• **Source material**
= = = = = = =

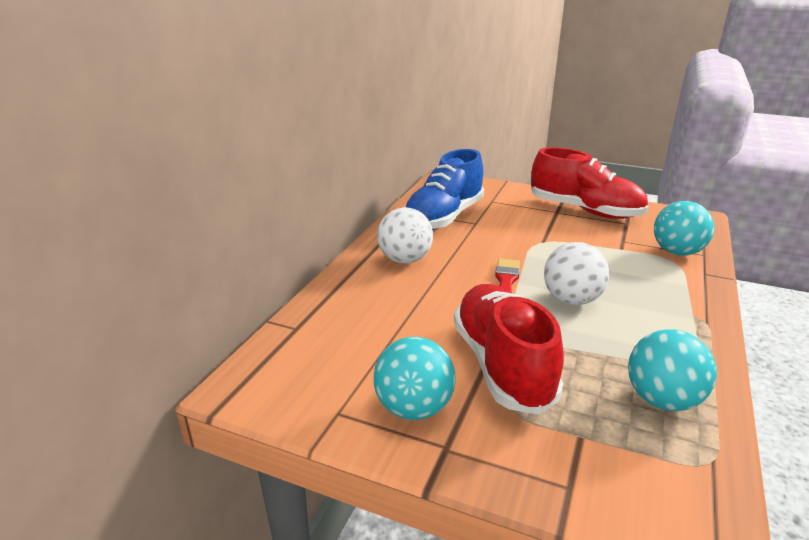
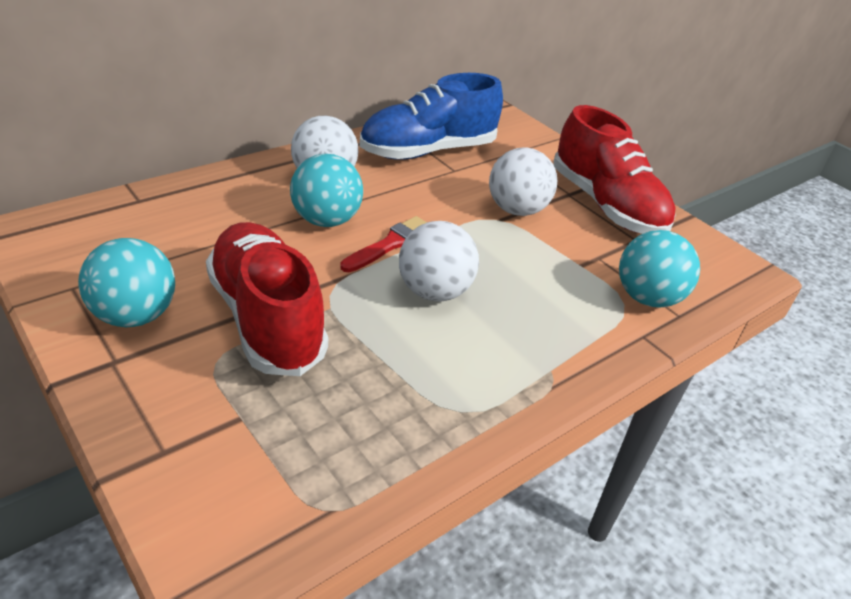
camera: 25 degrees right, 10 degrees up
(502, 365) = (266, 318): red shoe -> red shoe turned 45 degrees counterclockwise
(544, 232) = (516, 210): none -> white ball
(662, 400) = (371, 430): turquoise ball -> turquoise ball (326, 220)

= = = = = = =

• **Try it**
Copy the listing character for character, pictures omitted.

• **Solution**
camera: 25 degrees right, 10 degrees up
(502, 365) = (266, 318): red shoe -> red shoe turned 45 degrees counterclockwise
(544, 232) = (516, 210): none -> white ball
(662, 400) = (371, 430): turquoise ball -> turquoise ball (326, 220)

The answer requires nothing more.